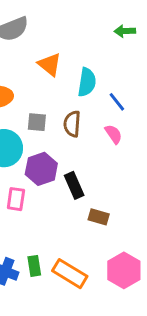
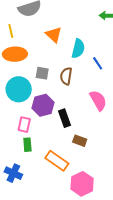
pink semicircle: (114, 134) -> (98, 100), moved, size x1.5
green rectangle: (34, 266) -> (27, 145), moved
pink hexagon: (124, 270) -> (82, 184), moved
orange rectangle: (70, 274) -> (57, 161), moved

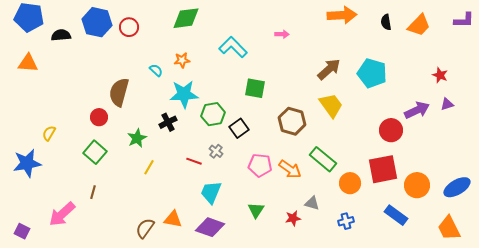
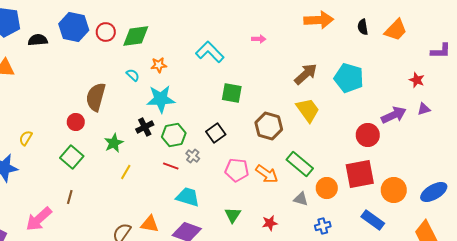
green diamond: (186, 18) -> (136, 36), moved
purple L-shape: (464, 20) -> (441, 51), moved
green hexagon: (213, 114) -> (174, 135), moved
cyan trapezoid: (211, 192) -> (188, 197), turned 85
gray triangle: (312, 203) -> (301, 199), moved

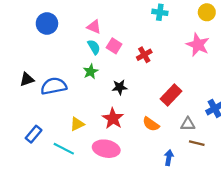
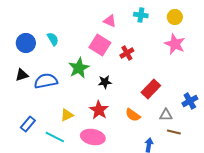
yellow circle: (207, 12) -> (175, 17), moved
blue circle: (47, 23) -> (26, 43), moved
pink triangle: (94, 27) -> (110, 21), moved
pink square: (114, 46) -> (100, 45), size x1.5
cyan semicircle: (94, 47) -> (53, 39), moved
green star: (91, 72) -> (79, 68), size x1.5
--------
◆ BRIEF
Pictures are not part of the copy; retype all the other material exactly.

◆ REPLY
pink semicircle: (114, 134) -> (98, 100), moved, size x1.5
green rectangle: (34, 266) -> (27, 145), moved
pink hexagon: (124, 270) -> (82, 184), moved
orange rectangle: (70, 274) -> (57, 161), moved

green diamond: (186, 18) -> (136, 36), moved
purple L-shape: (464, 20) -> (441, 51), moved
green hexagon: (213, 114) -> (174, 135), moved
cyan trapezoid: (211, 192) -> (188, 197), turned 85
gray triangle: (312, 203) -> (301, 199), moved

yellow circle: (207, 12) -> (175, 17), moved
blue circle: (47, 23) -> (26, 43), moved
pink triangle: (94, 27) -> (110, 21), moved
pink square: (114, 46) -> (100, 45), size x1.5
cyan semicircle: (94, 47) -> (53, 39), moved
green star: (91, 72) -> (79, 68), size x1.5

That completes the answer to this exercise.